Revision tracking records:
===============

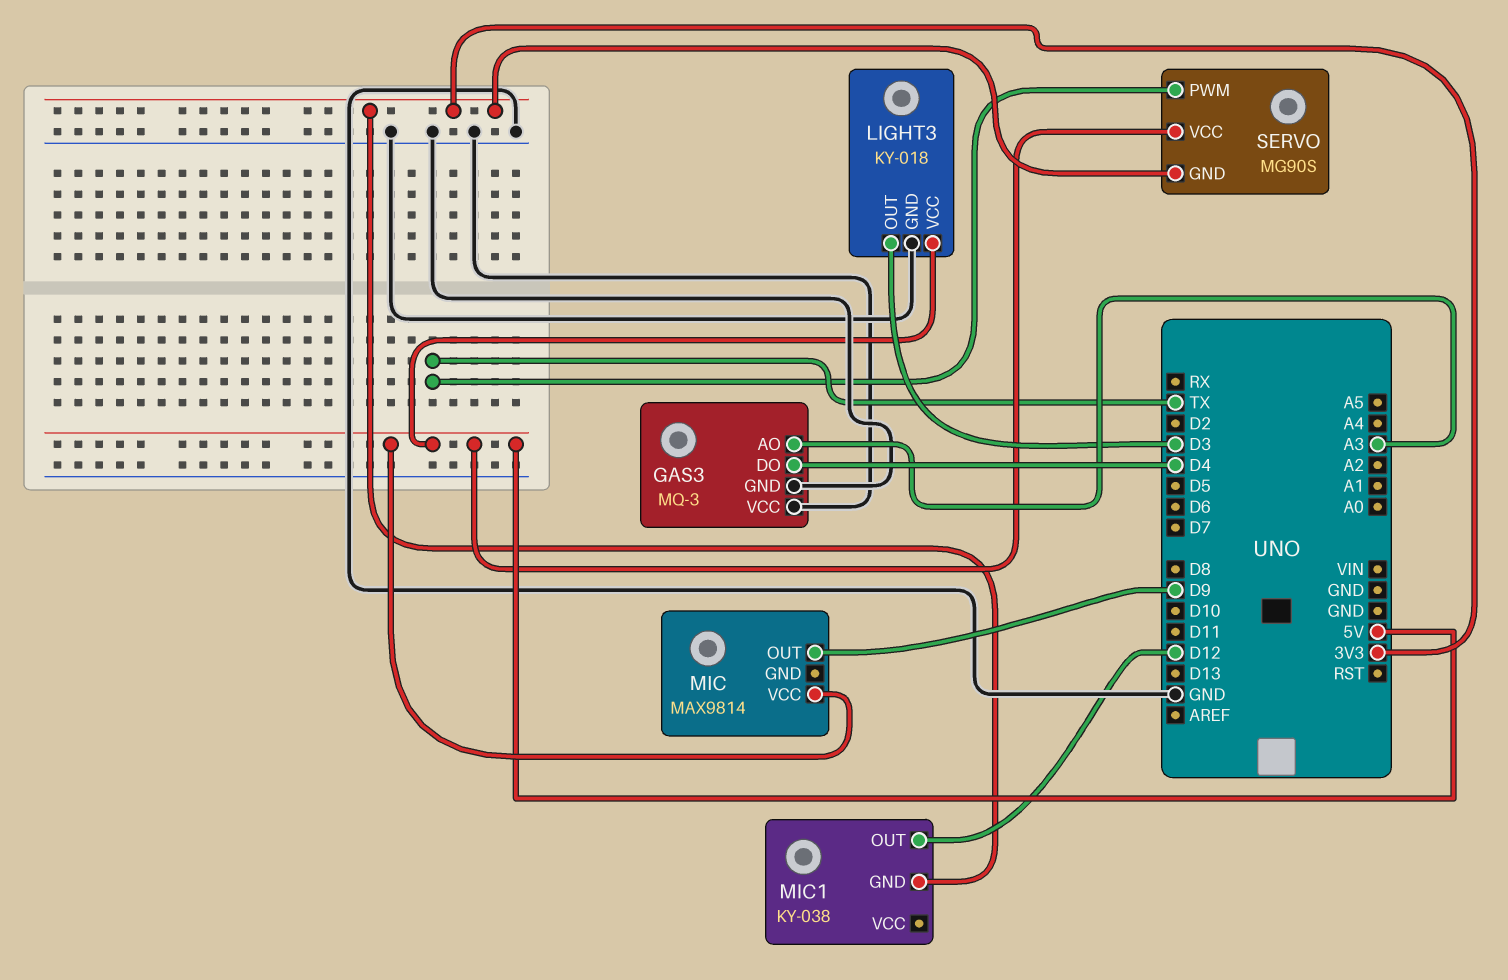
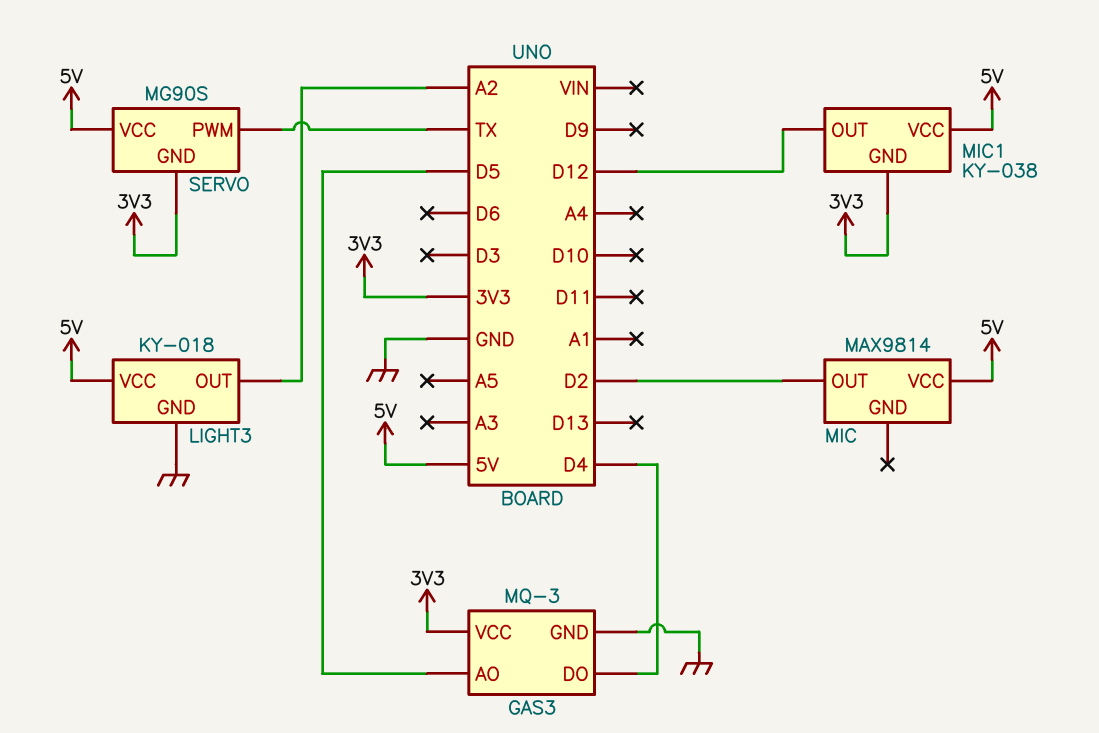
GAS3 pin AO: A3 -> D5
GAS3 pin VCC: GND -> 3V3
LIGHT3 pin OUT: D3 -> A2
MIC pin OUT: D9 -> D2
MIC1 pin VCC: none -> 5V

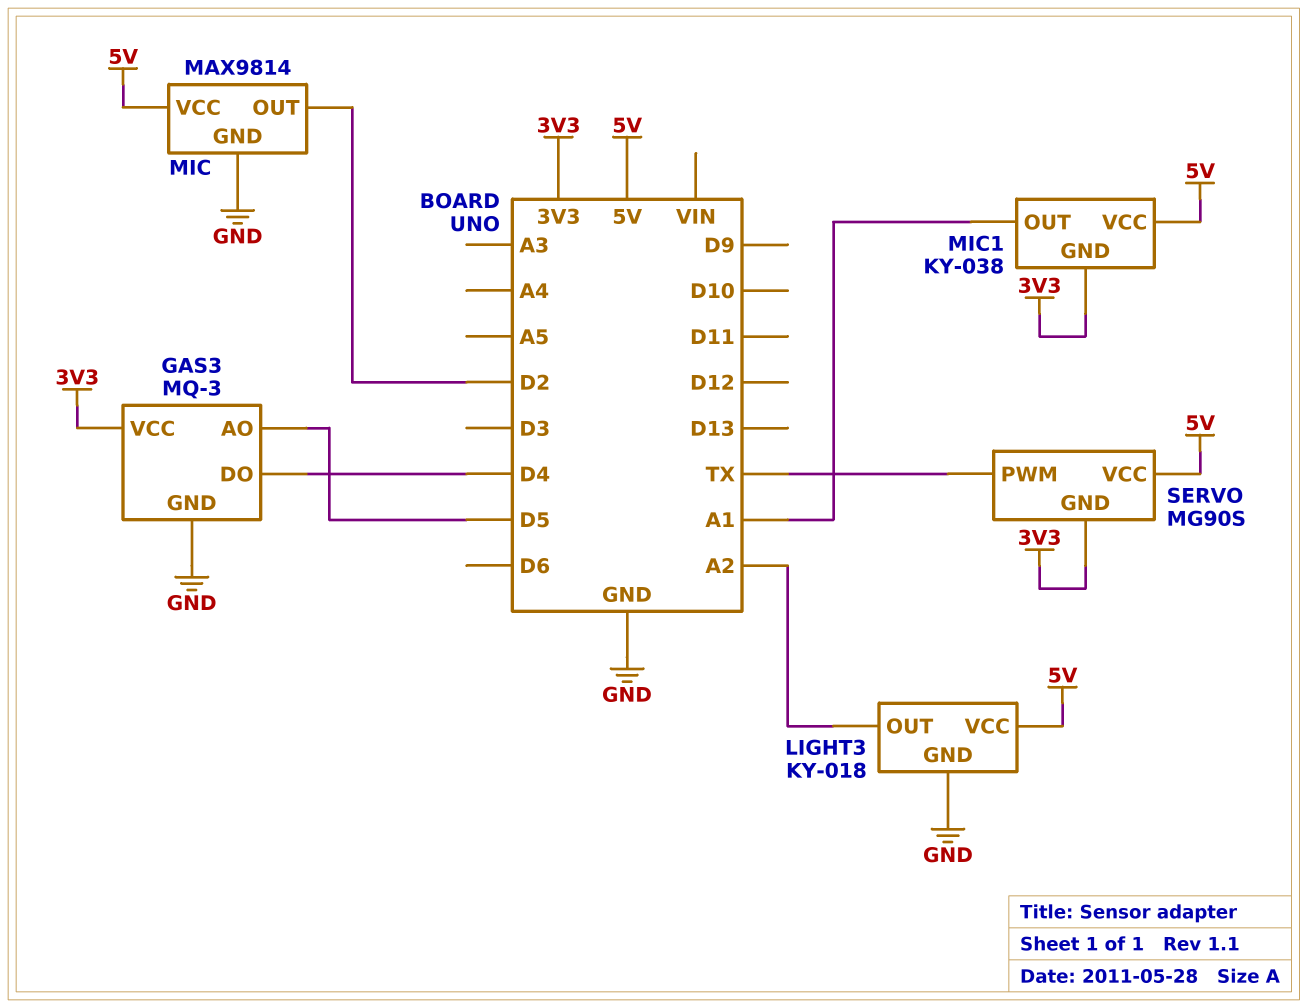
MIC pin GND: none -> GND
MIC1 pin OUT: D12 -> A1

===============

Exclude all pictures and reproduce verbatim the lines running from the line that contains "MIC1 pin VCC: none -> 5V" to the end of the data above, both ends included.

SOLUTION TO THE EXERCISE:
MIC1 pin VCC: none -> 5V

MIC pin GND: none -> GND
MIC1 pin OUT: D12 -> A1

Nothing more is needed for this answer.